## Action item
From the data that follows, print exactly the lines starting at the one containing "R202: 3.3k (RESET, VS) -> 3.3k (GND, VS)" and ending at the one containing "SW1: button (GND, X0) -> switch (GND, X0)"; include both of them and nothing more.

══════

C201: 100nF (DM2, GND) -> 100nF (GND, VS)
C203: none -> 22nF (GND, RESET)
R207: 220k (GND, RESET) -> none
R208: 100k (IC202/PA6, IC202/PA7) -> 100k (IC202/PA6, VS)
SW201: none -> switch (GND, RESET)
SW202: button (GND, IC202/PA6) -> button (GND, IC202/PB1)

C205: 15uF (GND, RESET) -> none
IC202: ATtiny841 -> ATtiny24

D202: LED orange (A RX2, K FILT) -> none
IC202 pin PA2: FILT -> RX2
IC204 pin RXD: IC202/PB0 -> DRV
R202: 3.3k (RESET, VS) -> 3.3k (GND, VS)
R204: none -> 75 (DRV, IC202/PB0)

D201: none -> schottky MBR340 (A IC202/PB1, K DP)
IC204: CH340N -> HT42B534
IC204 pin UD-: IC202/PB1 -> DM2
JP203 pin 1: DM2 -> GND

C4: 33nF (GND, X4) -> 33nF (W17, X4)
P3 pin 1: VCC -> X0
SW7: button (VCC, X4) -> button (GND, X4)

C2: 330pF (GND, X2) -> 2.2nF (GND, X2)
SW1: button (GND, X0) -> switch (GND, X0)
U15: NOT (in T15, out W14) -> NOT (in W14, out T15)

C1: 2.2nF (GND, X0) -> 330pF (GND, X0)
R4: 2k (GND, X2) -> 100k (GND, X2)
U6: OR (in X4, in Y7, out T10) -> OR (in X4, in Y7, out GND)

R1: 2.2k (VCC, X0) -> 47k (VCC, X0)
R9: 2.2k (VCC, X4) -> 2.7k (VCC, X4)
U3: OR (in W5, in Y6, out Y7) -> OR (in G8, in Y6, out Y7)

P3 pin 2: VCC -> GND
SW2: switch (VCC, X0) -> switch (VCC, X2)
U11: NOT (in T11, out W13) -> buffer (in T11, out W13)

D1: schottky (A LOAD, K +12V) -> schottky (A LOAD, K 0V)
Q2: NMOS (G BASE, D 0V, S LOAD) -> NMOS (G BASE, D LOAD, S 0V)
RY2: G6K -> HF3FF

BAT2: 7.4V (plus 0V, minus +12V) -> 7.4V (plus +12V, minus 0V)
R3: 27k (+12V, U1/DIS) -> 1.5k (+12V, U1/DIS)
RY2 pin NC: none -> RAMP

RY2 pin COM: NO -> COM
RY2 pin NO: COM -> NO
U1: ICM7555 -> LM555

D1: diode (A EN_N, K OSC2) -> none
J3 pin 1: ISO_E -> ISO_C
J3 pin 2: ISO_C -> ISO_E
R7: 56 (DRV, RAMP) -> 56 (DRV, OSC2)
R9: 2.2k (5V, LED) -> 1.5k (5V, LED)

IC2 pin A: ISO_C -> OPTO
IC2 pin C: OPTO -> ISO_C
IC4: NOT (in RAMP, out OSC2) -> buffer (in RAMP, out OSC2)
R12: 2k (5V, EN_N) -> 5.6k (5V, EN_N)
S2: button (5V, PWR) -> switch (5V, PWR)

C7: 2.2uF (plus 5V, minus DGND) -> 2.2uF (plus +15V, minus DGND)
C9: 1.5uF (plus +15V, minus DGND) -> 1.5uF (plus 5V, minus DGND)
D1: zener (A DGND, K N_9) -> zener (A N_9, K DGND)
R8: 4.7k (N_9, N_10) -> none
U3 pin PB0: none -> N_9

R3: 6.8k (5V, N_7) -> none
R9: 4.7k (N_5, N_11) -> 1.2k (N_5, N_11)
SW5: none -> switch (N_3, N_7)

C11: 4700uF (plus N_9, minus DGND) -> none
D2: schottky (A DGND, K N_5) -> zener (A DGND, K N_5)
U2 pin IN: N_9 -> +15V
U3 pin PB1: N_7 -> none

══════

## Solution for this problem
R202: 3.3k (RESET, VS) -> 3.3k (GND, VS)
R204: none -> 75 (DRV, IC202/PB0)

D201: none -> schottky MBR340 (A IC202/PB1, K DP)
IC204: CH340N -> HT42B534
IC204 pin UD-: IC202/PB1 -> DM2
JP203 pin 1: DM2 -> GND

C4: 33nF (GND, X4) -> 33nF (W17, X4)
P3 pin 1: VCC -> X0
SW7: button (VCC, X4) -> button (GND, X4)

C2: 330pF (GND, X2) -> 2.2nF (GND, X2)
SW1: button (GND, X0) -> switch (GND, X0)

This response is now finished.